Entries taken from a collection:
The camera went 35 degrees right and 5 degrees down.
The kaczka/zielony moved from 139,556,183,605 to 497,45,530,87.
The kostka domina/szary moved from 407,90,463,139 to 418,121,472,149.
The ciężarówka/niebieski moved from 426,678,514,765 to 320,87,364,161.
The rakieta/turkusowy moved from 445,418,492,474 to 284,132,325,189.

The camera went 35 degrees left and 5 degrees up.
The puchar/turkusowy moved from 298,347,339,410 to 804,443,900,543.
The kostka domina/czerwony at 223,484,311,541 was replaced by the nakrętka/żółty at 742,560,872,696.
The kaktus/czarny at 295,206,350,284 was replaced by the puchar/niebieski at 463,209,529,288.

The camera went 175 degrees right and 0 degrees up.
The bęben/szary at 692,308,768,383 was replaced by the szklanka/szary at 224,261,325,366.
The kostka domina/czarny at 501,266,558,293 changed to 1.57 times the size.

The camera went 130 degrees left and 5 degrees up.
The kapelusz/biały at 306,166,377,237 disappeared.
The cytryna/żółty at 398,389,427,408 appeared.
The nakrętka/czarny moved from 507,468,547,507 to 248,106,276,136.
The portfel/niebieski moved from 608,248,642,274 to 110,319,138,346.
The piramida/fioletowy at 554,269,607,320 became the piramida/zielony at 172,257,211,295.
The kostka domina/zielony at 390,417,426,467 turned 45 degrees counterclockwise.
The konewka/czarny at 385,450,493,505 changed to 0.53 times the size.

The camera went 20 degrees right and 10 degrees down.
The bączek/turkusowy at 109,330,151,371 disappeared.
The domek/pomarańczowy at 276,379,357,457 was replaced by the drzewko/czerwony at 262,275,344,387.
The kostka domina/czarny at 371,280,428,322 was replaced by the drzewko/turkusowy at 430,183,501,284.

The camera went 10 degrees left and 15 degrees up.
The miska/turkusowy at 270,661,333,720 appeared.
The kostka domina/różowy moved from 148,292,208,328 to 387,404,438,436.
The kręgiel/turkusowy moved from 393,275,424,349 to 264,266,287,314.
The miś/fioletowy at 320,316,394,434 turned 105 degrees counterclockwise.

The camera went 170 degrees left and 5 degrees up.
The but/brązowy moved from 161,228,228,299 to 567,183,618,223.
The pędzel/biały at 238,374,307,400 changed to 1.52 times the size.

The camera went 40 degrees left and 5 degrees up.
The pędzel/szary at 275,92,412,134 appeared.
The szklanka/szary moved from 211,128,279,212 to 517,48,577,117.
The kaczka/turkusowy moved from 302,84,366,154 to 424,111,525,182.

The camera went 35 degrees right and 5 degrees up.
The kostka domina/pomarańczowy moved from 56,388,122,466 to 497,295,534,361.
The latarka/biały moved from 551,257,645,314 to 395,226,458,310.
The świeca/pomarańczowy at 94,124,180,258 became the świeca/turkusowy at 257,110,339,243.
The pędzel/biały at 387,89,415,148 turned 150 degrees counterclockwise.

### DIRECTIONS FOR THIS TASK
The data above is to be returned exactly, with nothing altered.

### RESULT FOR THIS TASK
The camera went 35 degrees right and 5 degrees down.
The kaczka/zielony moved from 139,556,183,605 to 497,45,530,87.
The kostka domina/szary moved from 407,90,463,139 to 418,121,472,149.
The ciężarówka/niebieski moved from 426,678,514,765 to 320,87,364,161.
The rakieta/turkusowy moved from 445,418,492,474 to 284,132,325,189.

The camera went 35 degrees left and 5 degrees up.
The puchar/turkusowy moved from 298,347,339,410 to 804,443,900,543.
The kostka domina/czerwony at 223,484,311,541 was replaced by the nakrętka/żółty at 742,560,872,696.
The kaktus/czarny at 295,206,350,284 was replaced by the puchar/niebieski at 463,209,529,288.

The camera went 175 degrees right and 0 degrees up.
The bęben/szary at 692,308,768,383 was replaced by the szklanka/szary at 224,261,325,366.
The kostka domina/czarny at 501,266,558,293 changed to 1.57 times the size.

The camera went 130 degrees left and 5 degrees up.
The kapelusz/biały at 306,166,377,237 disappeared.
The cytryna/żółty at 398,389,427,408 appeared.
The nakrętka/czarny moved from 507,468,547,507 to 248,106,276,136.
The portfel/niebieski moved from 608,248,642,274 to 110,319,138,346.
The piramida/fioletowy at 554,269,607,320 became the piramida/zielony at 172,257,211,295.
The kostka domina/zielony at 390,417,426,467 turned 45 degrees counterclockwise.
The konewka/czarny at 385,450,493,505 changed to 0.53 times the size.

The camera went 20 degrees right and 10 degrees down.
The bączek/turkusowy at 109,330,151,371 disappeared.
The domek/pomarańczowy at 276,379,357,457 was replaced by the drzewko/czerwony at 262,275,344,387.
The kostka domina/czarny at 371,280,428,322 was replaced by the drzewko/turkusowy at 430,183,501,284.

The camera went 10 degrees left and 15 degrees up.
The miska/turkusowy at 270,661,333,720 appeared.
The kostka domina/różowy moved from 148,292,208,328 to 387,404,438,436.
The kręgiel/turkusowy moved from 393,275,424,349 to 264,266,287,314.
The miś/fioletowy at 320,316,394,434 turned 105 degrees counterclockwise.

The camera went 170 degrees left and 5 degrees up.
The but/brązowy moved from 161,228,228,299 to 567,183,618,223.
The pędzel/biały at 238,374,307,400 changed to 1.52 times the size.

The camera went 40 degrees left and 5 degrees up.
The pędzel/szary at 275,92,412,134 appeared.
The szklanka/szary moved from 211,128,279,212 to 517,48,577,117.
The kaczka/turkusowy moved from 302,84,366,154 to 424,111,525,182.

The camera went 35 degrees right and 5 degrees up.
The kostka domina/pomarańczowy moved from 56,388,122,466 to 497,295,534,361.
The latarka/biały moved from 551,257,645,314 to 395,226,458,310.
The świeca/pomarańczowy at 94,124,180,258 became the świeca/turkusowy at 257,110,339,243.
The pędzel/biały at 387,89,415,148 turned 150 degrees counterclockwise.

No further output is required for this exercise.